What to work on — Leave the images behind and copy every record exactly.

Provided data: Begin

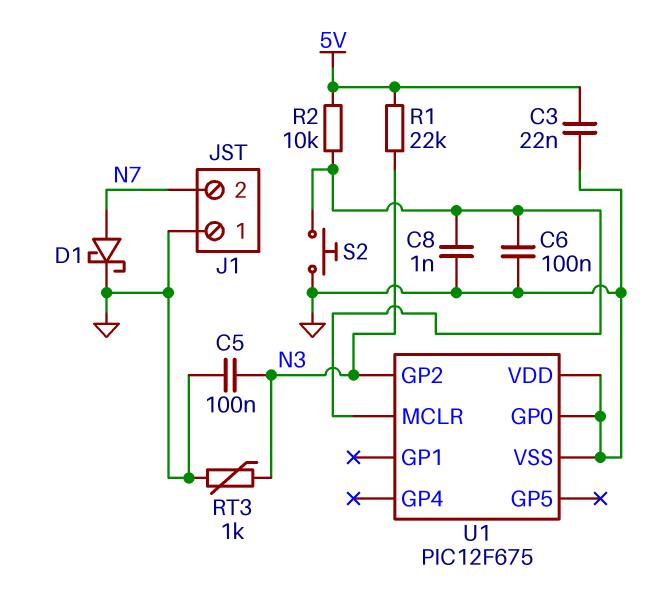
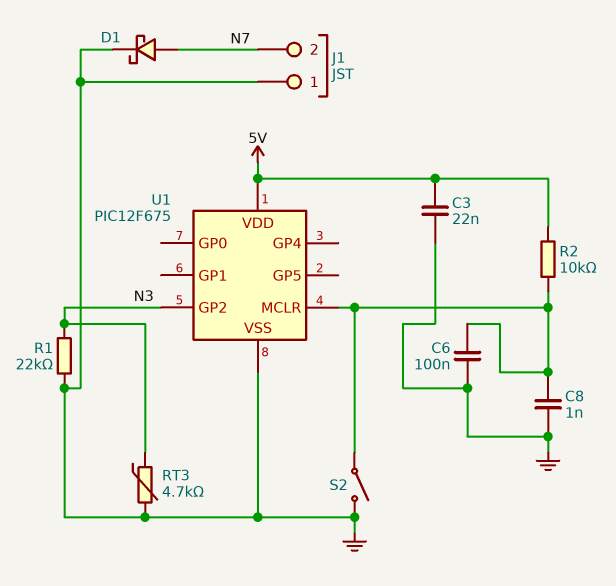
C5: 100nF (GND, N3) -> none
R1: 22k (5V, N3) -> 22k (GND, N3)
RT3: 1k (GND, N3) -> 4.7k (GND, N3)
S2: button (GND, U1/MCLR) -> switch (GND, U1/MCLR)
U1 pin GP0: GND -> none
U1 pin VDD: GND -> 5V

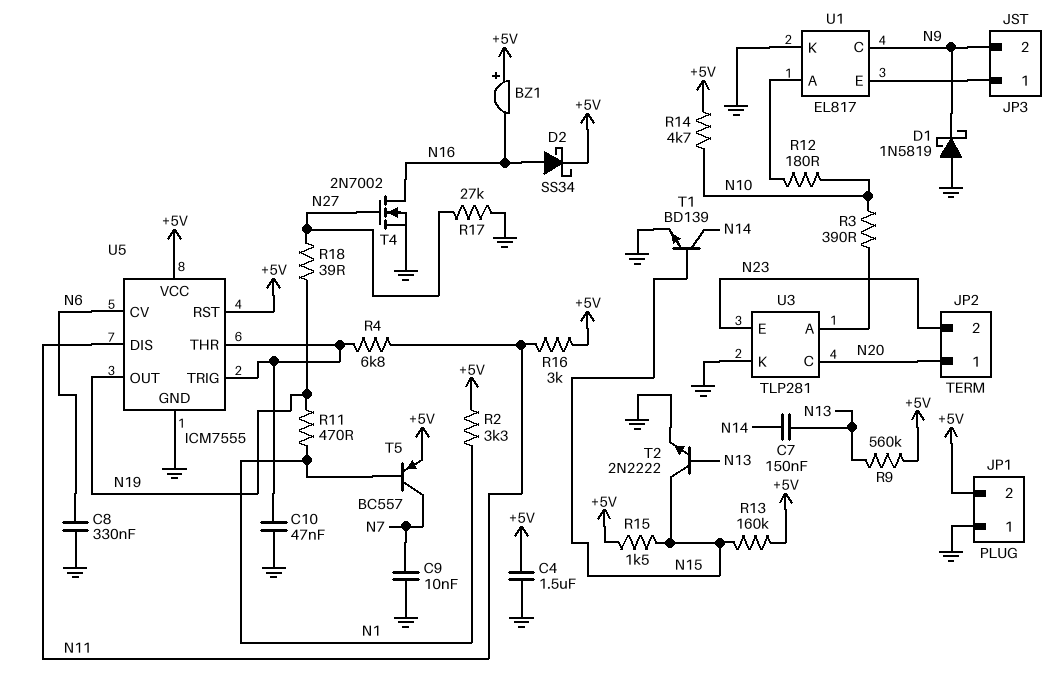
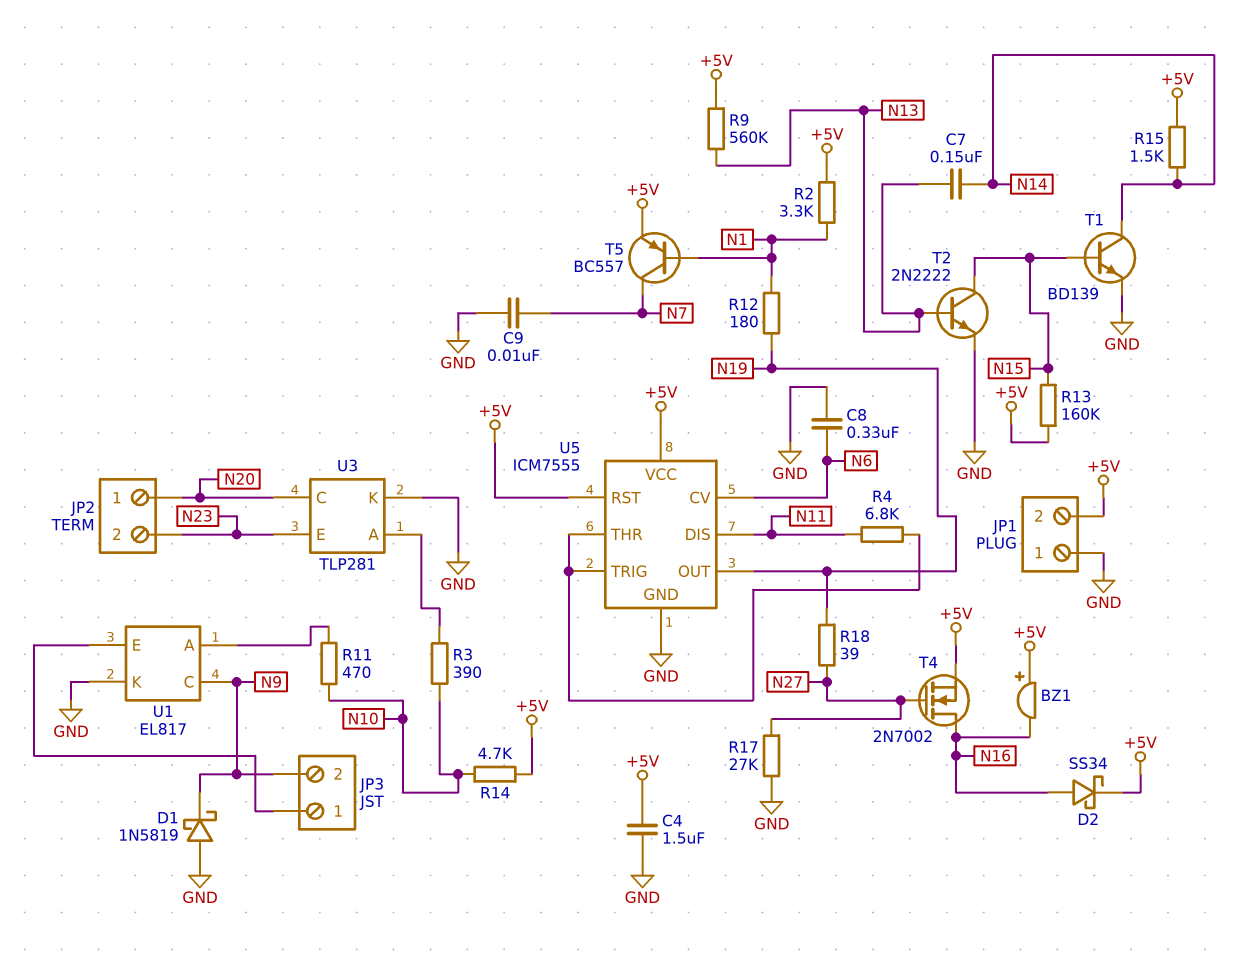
C10: 47nF (GND, U5/THR) -> none
R11: 470 (N1, N19) -> 470 (N10, U1/A)
R12: 180 (N10, U1/A) -> 180 (N1, N19)
R15: 1.5k (+5V, N15) -> 1.5k (+5V, N14)
R16: 3k (+5V, N11) -> none
T4: NMOS 2N7002 (G N27, D N16, S GND) -> NMOS 2N7002 (G N27, D N16, S +5V)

Provided data: End

Answer to this exercise —
C5: 100nF (GND, N3) -> none
R1: 22k (5V, N3) -> 22k (GND, N3)
RT3: 1k (GND, N3) -> 4.7k (GND, N3)
S2: button (GND, U1/MCLR) -> switch (GND, U1/MCLR)
U1 pin GP0: GND -> none
U1 pin VDD: GND -> 5V

C10: 47nF (GND, U5/THR) -> none
R11: 470 (N1, N19) -> 470 (N10, U1/A)
R12: 180 (N10, U1/A) -> 180 (N1, N19)
R15: 1.5k (+5V, N15) -> 1.5k (+5V, N14)
R16: 3k (+5V, N11) -> none
T4: NMOS 2N7002 (G N27, D N16, S GND) -> NMOS 2N7002 (G N27, D N16, S +5V)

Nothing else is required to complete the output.